Provided records START

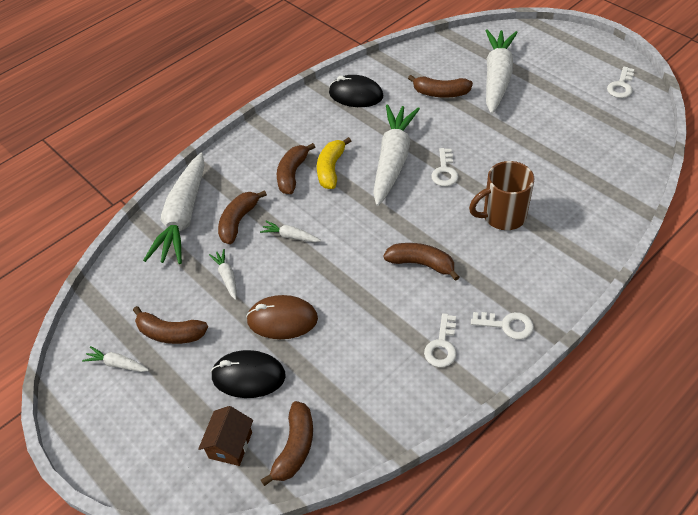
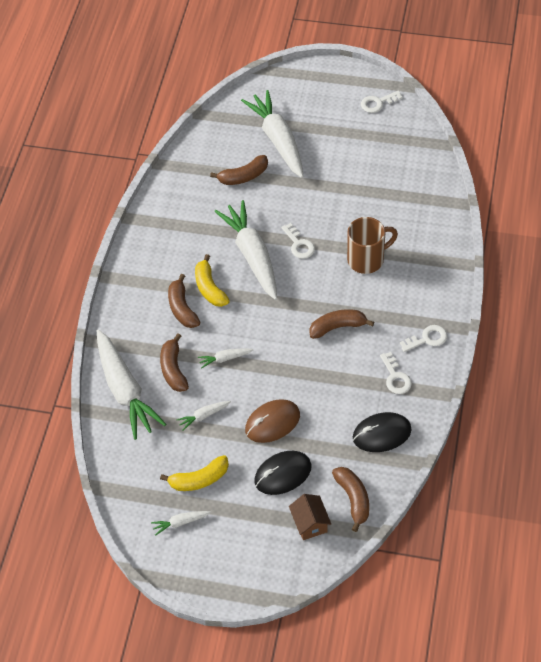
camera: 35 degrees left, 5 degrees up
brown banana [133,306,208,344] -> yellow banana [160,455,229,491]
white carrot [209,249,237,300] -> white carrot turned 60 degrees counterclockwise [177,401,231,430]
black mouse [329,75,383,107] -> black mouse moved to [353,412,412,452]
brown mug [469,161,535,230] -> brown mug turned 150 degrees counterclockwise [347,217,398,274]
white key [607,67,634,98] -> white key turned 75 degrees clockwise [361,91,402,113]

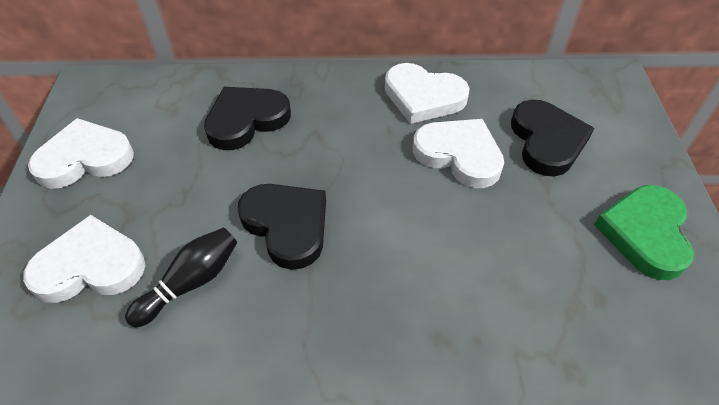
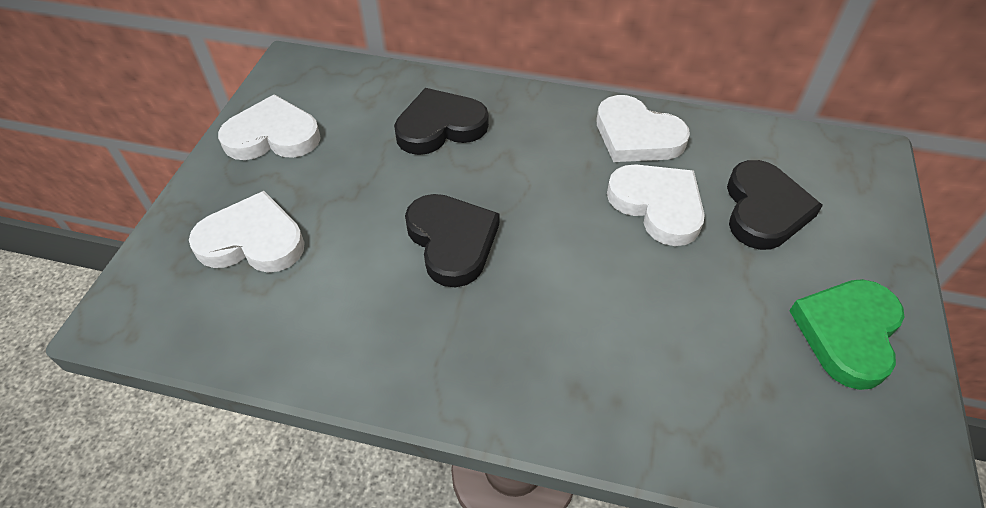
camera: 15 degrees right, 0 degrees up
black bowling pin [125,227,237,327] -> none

Provided records END

» Work request:
When you copy the entries above, reproduce each line exactly and leave out any pictures.

» Answer to this exercise:
camera: 35 degrees left, 5 degrees up
brown banana [133,306,208,344] -> yellow banana [160,455,229,491]
white carrot [209,249,237,300] -> white carrot turned 60 degrees counterclockwise [177,401,231,430]
black mouse [329,75,383,107] -> black mouse moved to [353,412,412,452]
brown mug [469,161,535,230] -> brown mug turned 150 degrees counterclockwise [347,217,398,274]
white key [607,67,634,98] -> white key turned 75 degrees clockwise [361,91,402,113]

camera: 15 degrees right, 0 degrees up
black bowling pin [125,227,237,327] -> none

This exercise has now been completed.